[Records from a data collection]
-------
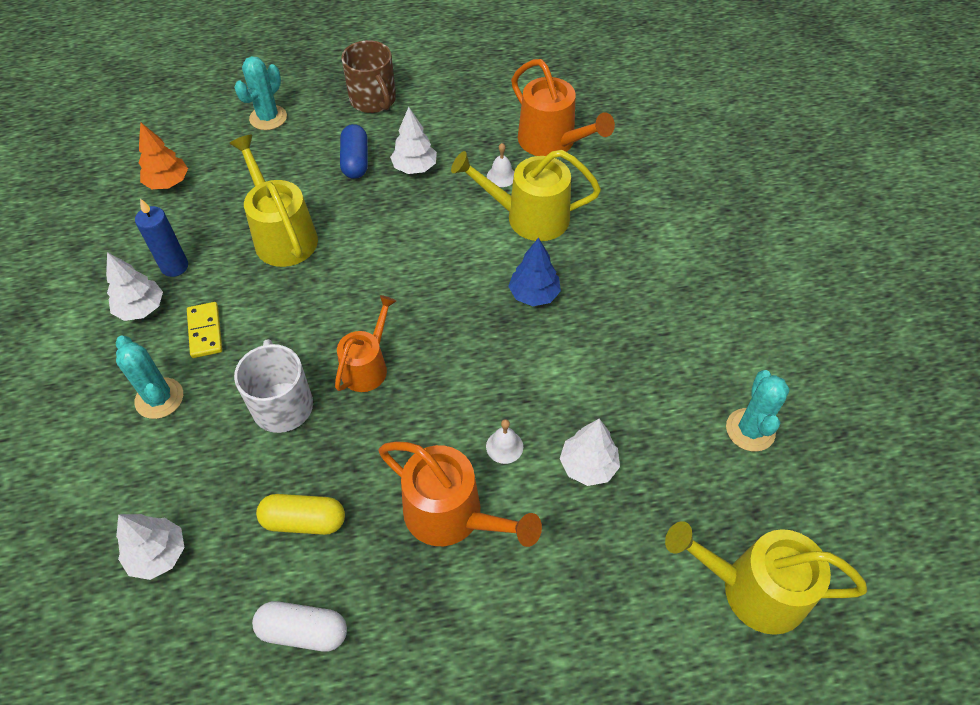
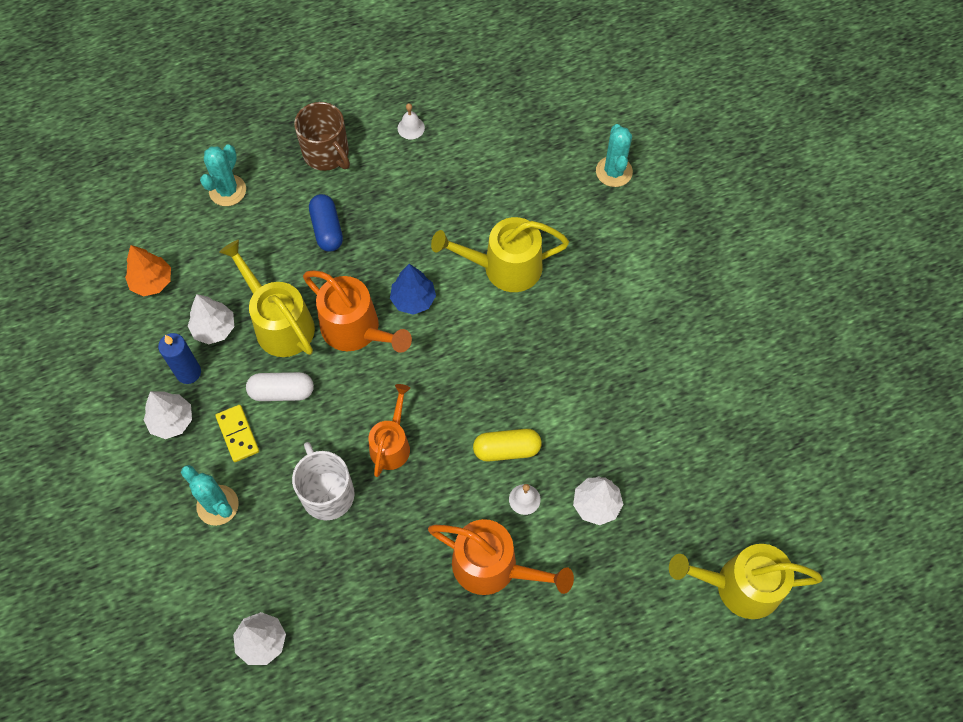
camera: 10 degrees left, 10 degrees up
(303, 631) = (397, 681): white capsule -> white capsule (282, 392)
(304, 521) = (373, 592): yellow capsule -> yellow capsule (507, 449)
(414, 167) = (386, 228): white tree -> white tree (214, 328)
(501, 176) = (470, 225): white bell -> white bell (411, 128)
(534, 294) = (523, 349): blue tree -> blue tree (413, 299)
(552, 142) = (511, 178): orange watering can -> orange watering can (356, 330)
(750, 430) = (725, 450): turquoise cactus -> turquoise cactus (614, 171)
-------
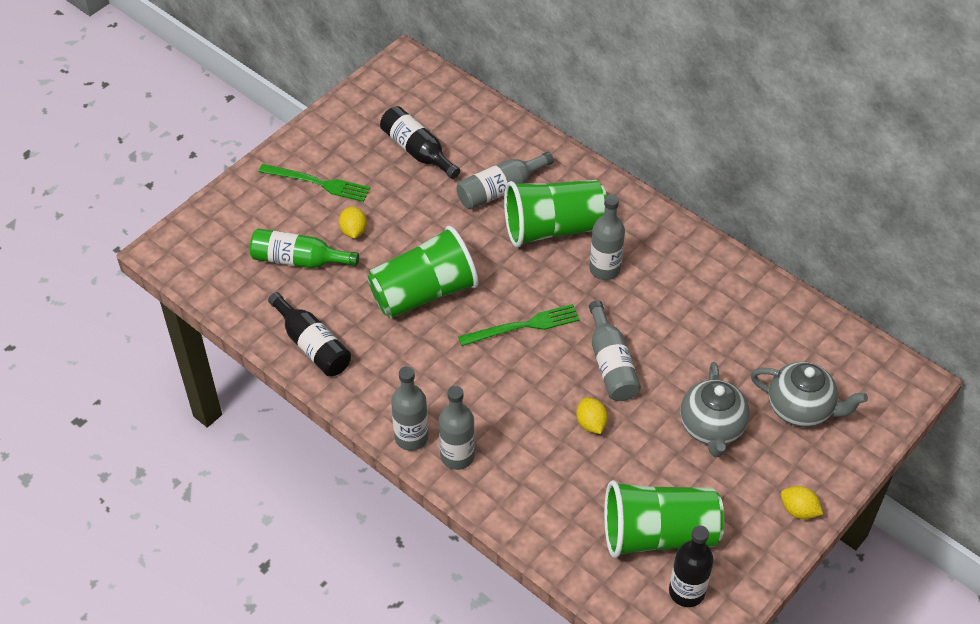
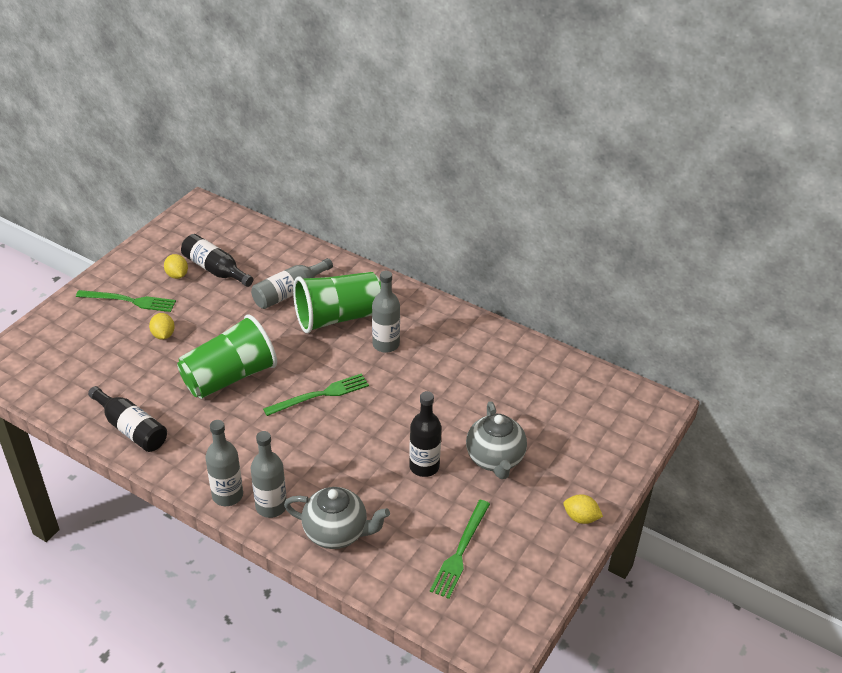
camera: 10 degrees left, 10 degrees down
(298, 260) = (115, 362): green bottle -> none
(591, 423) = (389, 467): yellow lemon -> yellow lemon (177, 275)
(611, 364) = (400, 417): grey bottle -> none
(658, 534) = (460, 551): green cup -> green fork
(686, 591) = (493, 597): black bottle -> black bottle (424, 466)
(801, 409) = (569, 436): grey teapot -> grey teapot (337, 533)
-------
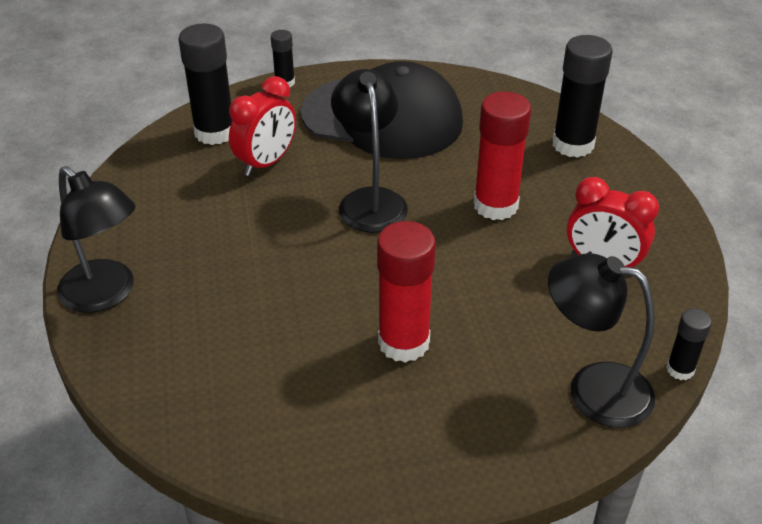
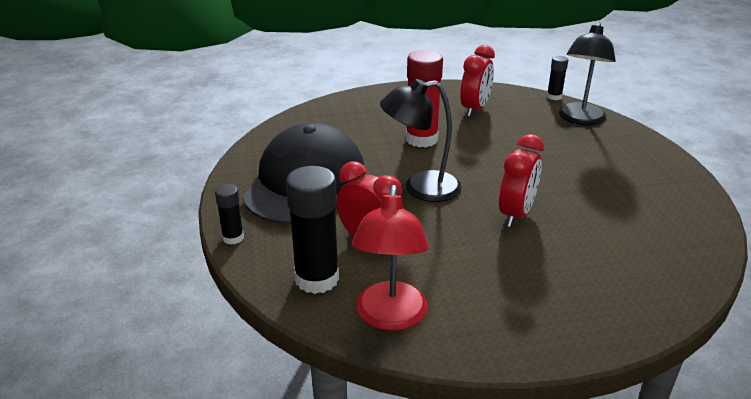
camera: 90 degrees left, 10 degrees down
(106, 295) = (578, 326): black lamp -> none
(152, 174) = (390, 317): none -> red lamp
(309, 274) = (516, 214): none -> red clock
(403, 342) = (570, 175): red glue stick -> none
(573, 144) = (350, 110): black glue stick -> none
-------
## [Aim of the task]
The lines above from the one containing "(658, 534) = (460, 551): green" through the one containing "(801, 409) = (569, 436): grey" are to be set down exactly, and no others.

## [The answer]
(658, 534) = (460, 551): green cup -> green fork
(686, 591) = (493, 597): black bottle -> black bottle (424, 466)
(801, 409) = (569, 436): grey teapot -> grey teapot (337, 533)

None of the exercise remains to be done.